## Extracted material
/---
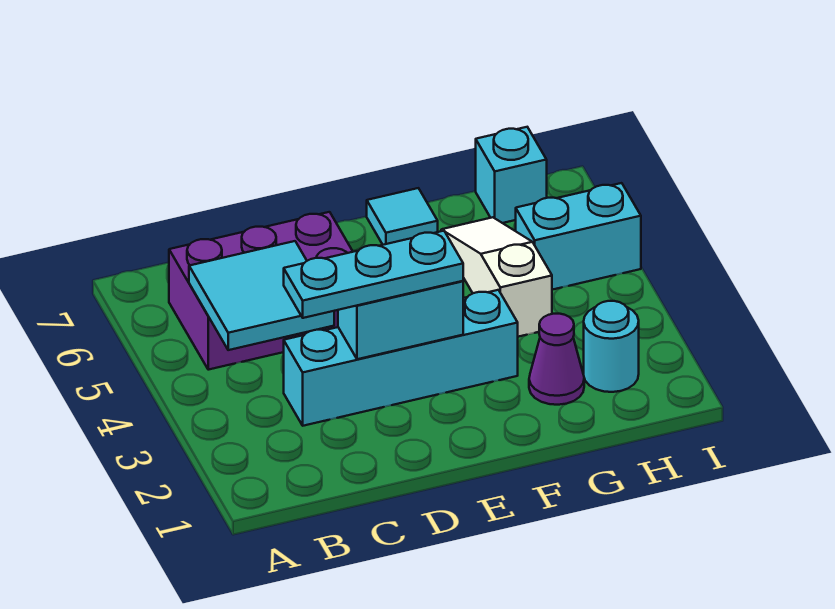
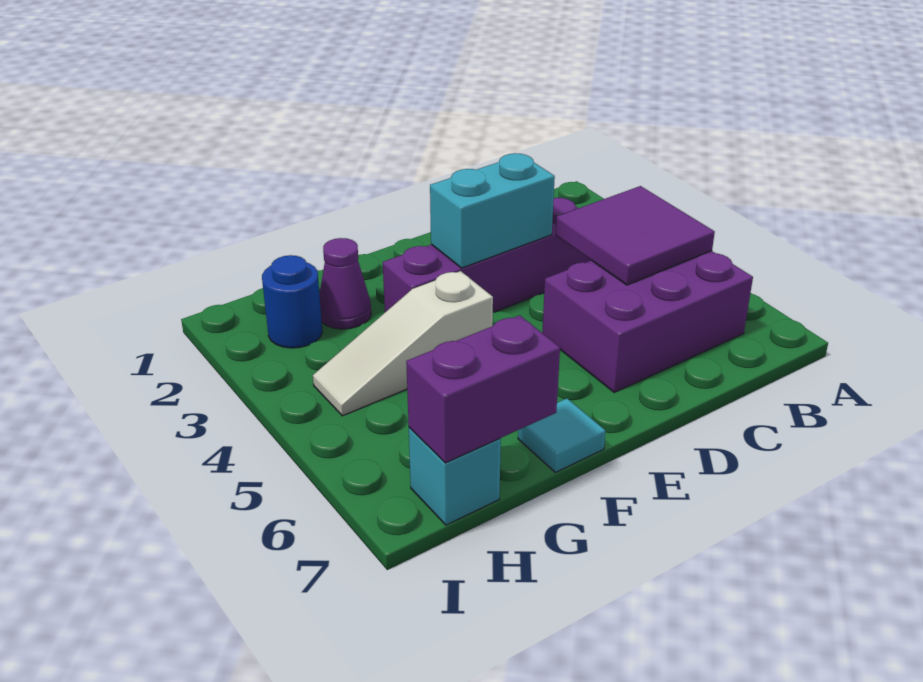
cyan tile B4:C5 level 2 -> purple tile B4:C5 level 2
cyan brick C3:F3 level 1 -> purple brick C3:F3 level 1
cyan plate C3:E3 level 3 -> none
white slope G4:G6 level 1 top 4 -> white slope F4:H4 level 1 top F
none -> purple brick G7:H7 level 2
cyan round brick H2 level 1 -> blue round brick H2 level 1
cyan brick H5:I5 level 1 -> none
\---
## Work instructions
Nothing but the lines from the one that contains "cyan round brick" to the end of the listing should be given again, each exactly as it appears.

## Solved exercise
cyan round brick H2 level 1 -> blue round brick H2 level 1
cyan brick H5:I5 level 1 -> none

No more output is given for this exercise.